### [What you will do]
Without the images, repeat every line of the listing exactly.

### [Material shown]

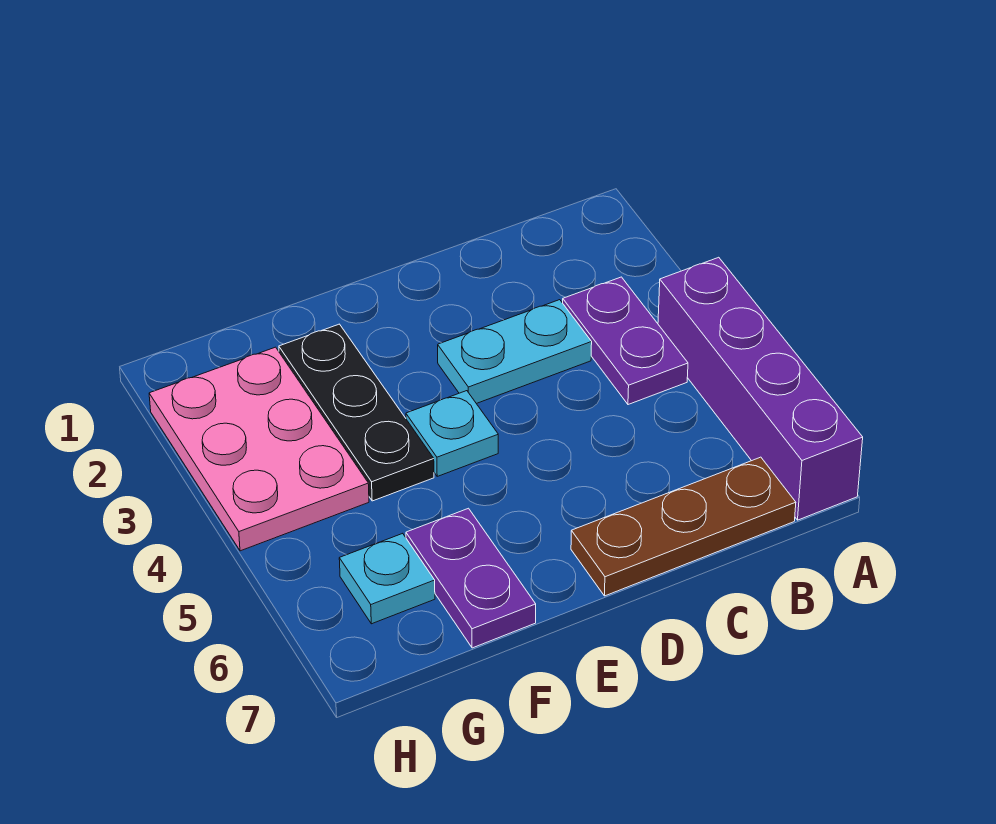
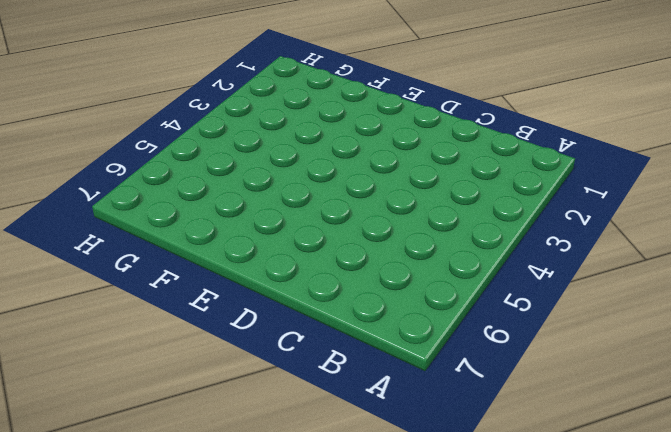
none -> purple brick A4:A7 level 1
none -> purple plate B3:B4 level 1

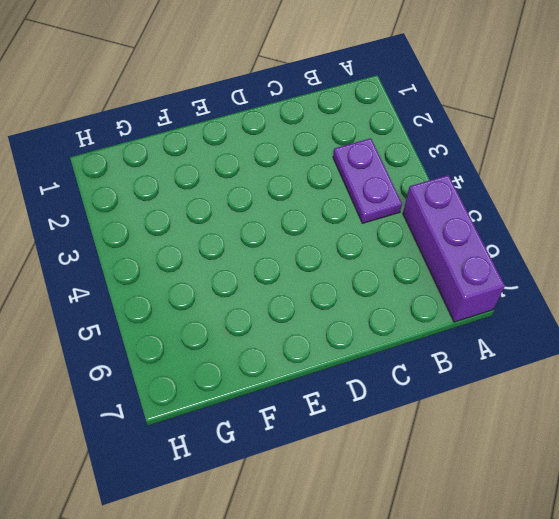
purple brick A5:A7 level 1 -> purple brick A4:A7 level 1
none -> brown plate B7:D7 level 1
none -> cyan plate C3:D3 level 1

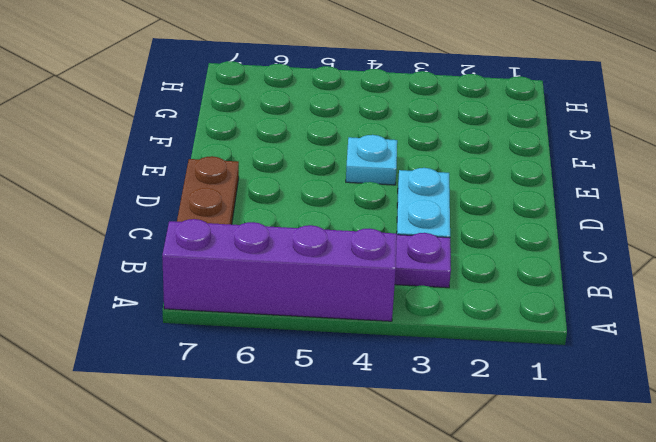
none -> black plate F2:F4 level 1
none -> purple plate F6:F7 level 1

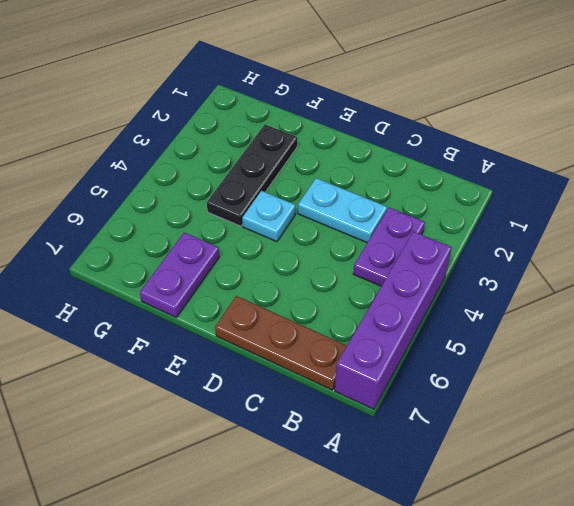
none -> pink plate G2:H4 level 1
none -> cyan plate G6 level 1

### [Response area]
none -> purple brick A4:A7 level 1
none -> purple plate B3:B4 level 1

purple brick A5:A7 level 1 -> purple brick A4:A7 level 1
none -> brown plate B7:D7 level 1
none -> cyan plate C3:D3 level 1

none -> black plate F2:F4 level 1
none -> purple plate F6:F7 level 1

none -> pink plate G2:H4 level 1
none -> cyan plate G6 level 1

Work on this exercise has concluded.